- About this exercise: All of the records should be given again verbatim.

- Before-and-after object listings:
++++

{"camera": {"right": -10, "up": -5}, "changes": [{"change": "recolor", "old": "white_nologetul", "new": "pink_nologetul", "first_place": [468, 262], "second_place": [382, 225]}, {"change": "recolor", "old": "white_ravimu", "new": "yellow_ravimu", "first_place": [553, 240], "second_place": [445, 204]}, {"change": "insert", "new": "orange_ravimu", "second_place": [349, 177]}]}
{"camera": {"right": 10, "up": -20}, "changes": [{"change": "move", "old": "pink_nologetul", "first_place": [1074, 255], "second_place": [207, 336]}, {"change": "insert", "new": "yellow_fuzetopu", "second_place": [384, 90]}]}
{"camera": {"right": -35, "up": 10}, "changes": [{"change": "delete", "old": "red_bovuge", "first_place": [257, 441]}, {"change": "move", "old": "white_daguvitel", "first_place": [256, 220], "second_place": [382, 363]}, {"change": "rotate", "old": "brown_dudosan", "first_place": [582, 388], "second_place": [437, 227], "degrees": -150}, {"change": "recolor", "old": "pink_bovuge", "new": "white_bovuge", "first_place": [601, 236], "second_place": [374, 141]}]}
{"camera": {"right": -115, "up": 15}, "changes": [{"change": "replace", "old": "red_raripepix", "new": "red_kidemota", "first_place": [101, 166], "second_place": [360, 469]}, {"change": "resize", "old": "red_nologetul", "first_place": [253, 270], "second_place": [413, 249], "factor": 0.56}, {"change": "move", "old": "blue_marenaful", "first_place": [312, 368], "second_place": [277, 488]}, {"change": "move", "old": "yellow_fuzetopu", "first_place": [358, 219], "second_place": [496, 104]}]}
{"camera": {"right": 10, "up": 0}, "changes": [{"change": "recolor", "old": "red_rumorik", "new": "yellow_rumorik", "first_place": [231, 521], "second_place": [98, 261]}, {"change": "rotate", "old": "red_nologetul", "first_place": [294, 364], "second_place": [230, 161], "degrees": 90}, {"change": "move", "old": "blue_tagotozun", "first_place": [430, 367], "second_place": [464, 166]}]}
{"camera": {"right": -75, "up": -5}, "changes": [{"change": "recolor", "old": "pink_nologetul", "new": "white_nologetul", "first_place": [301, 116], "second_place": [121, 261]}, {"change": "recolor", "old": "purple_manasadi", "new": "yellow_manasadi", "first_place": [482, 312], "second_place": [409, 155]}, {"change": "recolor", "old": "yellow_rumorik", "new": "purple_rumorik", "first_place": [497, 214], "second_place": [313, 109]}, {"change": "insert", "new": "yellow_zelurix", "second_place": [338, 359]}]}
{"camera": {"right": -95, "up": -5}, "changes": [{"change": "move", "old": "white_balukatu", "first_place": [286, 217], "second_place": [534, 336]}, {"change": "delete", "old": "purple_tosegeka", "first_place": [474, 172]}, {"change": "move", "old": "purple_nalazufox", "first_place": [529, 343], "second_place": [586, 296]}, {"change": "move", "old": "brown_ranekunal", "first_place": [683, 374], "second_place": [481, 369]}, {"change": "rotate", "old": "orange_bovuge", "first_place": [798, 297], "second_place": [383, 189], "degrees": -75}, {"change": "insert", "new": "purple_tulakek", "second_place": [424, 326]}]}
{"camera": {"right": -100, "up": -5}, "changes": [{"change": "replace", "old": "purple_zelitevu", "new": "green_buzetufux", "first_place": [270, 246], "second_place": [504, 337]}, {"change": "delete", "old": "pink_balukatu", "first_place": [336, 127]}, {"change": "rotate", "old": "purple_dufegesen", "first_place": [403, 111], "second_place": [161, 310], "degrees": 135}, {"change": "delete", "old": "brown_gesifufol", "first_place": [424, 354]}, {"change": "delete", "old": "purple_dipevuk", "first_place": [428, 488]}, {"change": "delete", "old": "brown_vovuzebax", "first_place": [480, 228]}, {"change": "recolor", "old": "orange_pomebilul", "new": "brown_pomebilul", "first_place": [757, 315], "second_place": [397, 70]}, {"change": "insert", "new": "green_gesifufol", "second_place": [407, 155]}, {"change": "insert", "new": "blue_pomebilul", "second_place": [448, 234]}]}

++++

- Solution for this exercise:
{"camera": {"right": -10, "up": -5}, "changes": [{"change": "recolor", "old": "white_nologetul", "new": "pink_nologetul", "first_place": [468, 262], "second_place": [382, 225]}, {"change": "recolor", "old": "white_ravimu", "new": "yellow_ravimu", "first_place": [553, 240], "second_place": [445, 204]}, {"change": "insert", "new": "orange_ravimu", "second_place": [349, 177]}]}
{"camera": {"right": 10, "up": -20}, "changes": [{"change": "move", "old": "pink_nologetul", "first_place": [1074, 255], "second_place": [207, 336]}, {"change": "insert", "new": "yellow_fuzetopu", "second_place": [384, 90]}]}
{"camera": {"right": -35, "up": 10}, "changes": [{"change": "delete", "old": "red_bovuge", "first_place": [257, 441]}, {"change": "move", "old": "white_daguvitel", "first_place": [256, 220], "second_place": [382, 363]}, {"change": "rotate", "old": "brown_dudosan", "first_place": [582, 388], "second_place": [437, 227], "degrees": -150}, {"change": "recolor", "old": "pink_bovuge", "new": "white_bovuge", "first_place": [601, 236], "second_place": [374, 141]}]}
{"camera": {"right": -115, "up": 15}, "changes": [{"change": "replace", "old": "red_raripepix", "new": "red_kidemota", "first_place": [101, 166], "second_place": [360, 469]}, {"change": "resize", "old": "red_nologetul", "first_place": [253, 270], "second_place": [413, 249], "factor": 0.56}, {"change": "move", "old": "blue_marenaful", "first_place": [312, 368], "second_place": [277, 488]}, {"change": "move", "old": "yellow_fuzetopu", "first_place": [358, 219], "second_place": [496, 104]}]}
{"camera": {"right": 10, "up": 0}, "changes": [{"change": "recolor", "old": "red_rumorik", "new": "yellow_rumorik", "first_place": [231, 521], "second_place": [98, 261]}, {"change": "rotate", "old": "red_nologetul", "first_place": [294, 364], "second_place": [230, 161], "degrees": 90}, {"change": "move", "old": "blue_tagotozun", "first_place": [430, 367], "second_place": [464, 166]}]}
{"camera": {"right": -75, "up": -5}, "changes": [{"change": "recolor", "old": "pink_nologetul", "new": "white_nologetul", "first_place": [301, 116], "second_place": [121, 261]}, {"change": "recolor", "old": "purple_manasadi", "new": "yellow_manasadi", "first_place": [482, 312], "second_place": [409, 155]}, {"change": "recolor", "old": "yellow_rumorik", "new": "purple_rumorik", "first_place": [497, 214], "second_place": [313, 109]}, {"change": "insert", "new": "yellow_zelurix", "second_place": [338, 359]}]}
{"camera": {"right": -95, "up": -5}, "changes": [{"change": "move", "old": "white_balukatu", "first_place": [286, 217], "second_place": [534, 336]}, {"change": "delete", "old": "purple_tosegeka", "first_place": [474, 172]}, {"change": "move", "old": "purple_nalazufox", "first_place": [529, 343], "second_place": [586, 296]}, {"change": "move", "old": "brown_ranekunal", "first_place": [683, 374], "second_place": [481, 369]}, {"change": "rotate", "old": "orange_bovuge", "first_place": [798, 297], "second_place": [383, 189], "degrees": -75}, {"change": "insert", "new": "purple_tulakek", "second_place": [424, 326]}]}
{"camera": {"right": -100, "up": -5}, "changes": [{"change": "replace", "old": "purple_zelitevu", "new": "green_buzetufux", "first_place": [270, 246], "second_place": [504, 337]}, {"change": "delete", "old": "pink_balukatu", "first_place": [336, 127]}, {"change": "rotate", "old": "purple_dufegesen", "first_place": [403, 111], "second_place": [161, 310], "degrees": 135}, {"change": "delete", "old": "brown_gesifufol", "first_place": [424, 354]}, {"change": "delete", "old": "purple_dipevuk", "first_place": [428, 488]}, {"change": "delete", "old": "brown_vovuzebax", "first_place": [480, 228]}, {"change": "recolor", "old": "orange_pomebilul", "new": "brown_pomebilul", "first_place": [757, 315], "second_place": [397, 70]}, {"change": "insert", "new": "green_gesifufol", "second_place": [407, 155]}, {"change": "insert", "new": "blue_pomebilul", "second_place": [448, 234]}]}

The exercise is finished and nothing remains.